(Exercise):
When you write out the listing, keep every word as it stands and drop the pictures.

(Raw data):
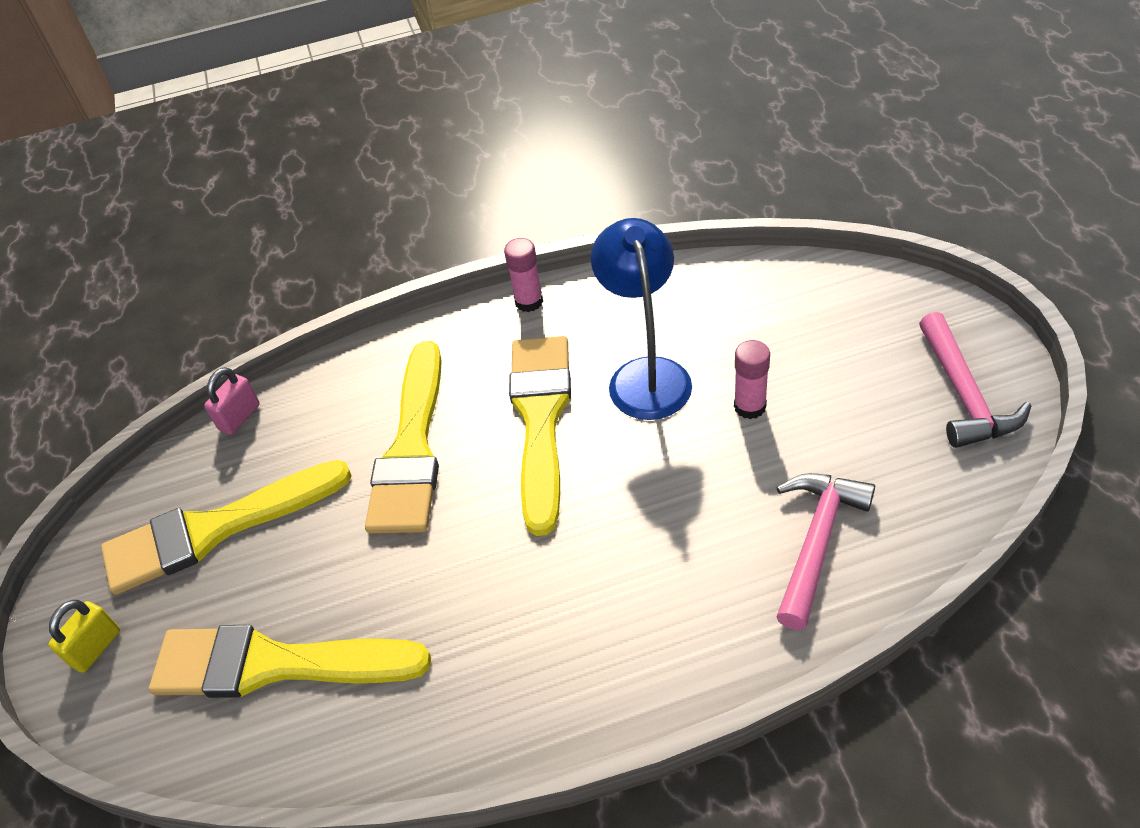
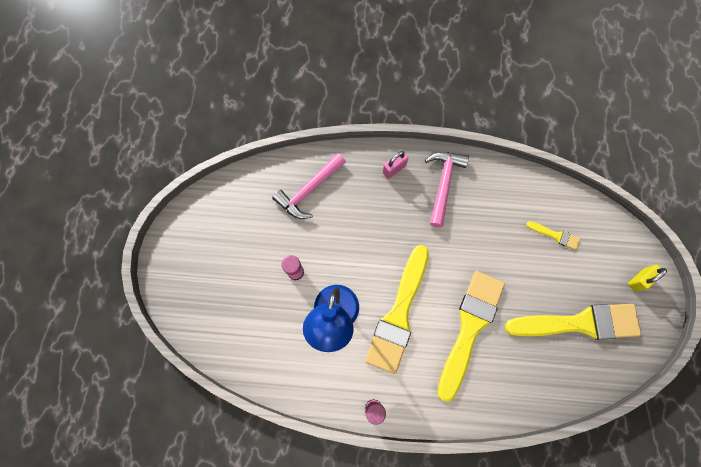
camera: 165 degrees left, 25 degrees up
(239, 417) = (561, 398): pink padlock -> pink padlock (394, 169)
(274, 664) = (555, 235): yellow brush -> yellow brush, size x0.43
(963, 394) = (199, 231): pink hammer -> pink hammer (443, 184)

(Response below):
camera: 165 degrees left, 25 degrees up
(239, 417) = (561, 398): pink padlock -> pink padlock (394, 169)
(274, 664) = (555, 235): yellow brush -> yellow brush, size x0.43
(963, 394) = (199, 231): pink hammer -> pink hammer (443, 184)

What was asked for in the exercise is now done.